WHAT TO PRODUCE: Please write out the records exactly.

DATA FOR ANALYSIS:
-------------------------

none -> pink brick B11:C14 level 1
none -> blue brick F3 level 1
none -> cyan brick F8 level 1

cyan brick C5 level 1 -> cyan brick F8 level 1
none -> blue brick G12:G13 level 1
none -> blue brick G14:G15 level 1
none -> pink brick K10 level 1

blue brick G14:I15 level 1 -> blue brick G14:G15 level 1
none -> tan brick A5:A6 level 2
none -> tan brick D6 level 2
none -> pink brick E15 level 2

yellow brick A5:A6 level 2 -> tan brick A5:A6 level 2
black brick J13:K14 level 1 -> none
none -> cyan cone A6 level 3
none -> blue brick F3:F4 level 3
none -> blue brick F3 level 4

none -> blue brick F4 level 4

-------------------------

EXERCISE OUTPUT:
none -> pink brick B11:C14 level 1
none -> blue brick F3 level 1
none -> cyan brick F8 level 1

cyan brick C5 level 1 -> cyan brick F8 level 1
none -> blue brick G12:G13 level 1
none -> blue brick G14:G15 level 1
none -> pink brick K10 level 1

blue brick G14:I15 level 1 -> blue brick G14:G15 level 1
none -> tan brick A5:A6 level 2
none -> tan brick D6 level 2
none -> pink brick E15 level 2

yellow brick A5:A6 level 2 -> tan brick A5:A6 level 2
black brick J13:K14 level 1 -> none
none -> cyan cone A6 level 3
none -> blue brick F3:F4 level 3
none -> blue brick F3 level 4

none -> blue brick F4 level 4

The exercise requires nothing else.